Records from a collection
*** Block opens ***

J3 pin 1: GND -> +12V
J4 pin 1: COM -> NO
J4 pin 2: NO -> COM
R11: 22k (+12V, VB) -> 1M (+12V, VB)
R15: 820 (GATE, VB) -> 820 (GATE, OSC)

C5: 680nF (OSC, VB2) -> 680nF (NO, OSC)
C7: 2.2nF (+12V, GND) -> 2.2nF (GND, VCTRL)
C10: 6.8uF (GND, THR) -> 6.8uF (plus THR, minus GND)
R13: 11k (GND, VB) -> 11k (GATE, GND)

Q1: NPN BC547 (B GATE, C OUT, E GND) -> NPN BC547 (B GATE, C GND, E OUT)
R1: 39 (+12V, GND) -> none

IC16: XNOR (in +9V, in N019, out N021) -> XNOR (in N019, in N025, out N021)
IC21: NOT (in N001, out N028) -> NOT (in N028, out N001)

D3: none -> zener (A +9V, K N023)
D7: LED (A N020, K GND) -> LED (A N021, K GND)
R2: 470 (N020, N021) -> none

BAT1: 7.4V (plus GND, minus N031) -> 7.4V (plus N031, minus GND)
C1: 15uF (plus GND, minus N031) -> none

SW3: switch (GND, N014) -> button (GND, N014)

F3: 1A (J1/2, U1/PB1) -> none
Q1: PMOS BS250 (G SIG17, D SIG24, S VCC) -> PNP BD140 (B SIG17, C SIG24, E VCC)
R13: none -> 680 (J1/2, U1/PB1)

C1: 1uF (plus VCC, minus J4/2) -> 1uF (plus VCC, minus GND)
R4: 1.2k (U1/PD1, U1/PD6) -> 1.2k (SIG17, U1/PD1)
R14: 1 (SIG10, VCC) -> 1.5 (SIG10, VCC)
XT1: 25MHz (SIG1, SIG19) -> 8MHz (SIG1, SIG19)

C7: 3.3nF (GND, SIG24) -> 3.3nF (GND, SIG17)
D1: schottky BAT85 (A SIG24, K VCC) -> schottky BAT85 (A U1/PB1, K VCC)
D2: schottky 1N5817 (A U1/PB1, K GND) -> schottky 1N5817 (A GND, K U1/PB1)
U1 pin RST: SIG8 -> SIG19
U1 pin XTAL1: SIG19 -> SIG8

*** Block closes ***

• _EXERCISE INSTRUCTIONS_: Your reply should contain only the number of lines in the entries above with the word "minus".

• _RESULT_: 4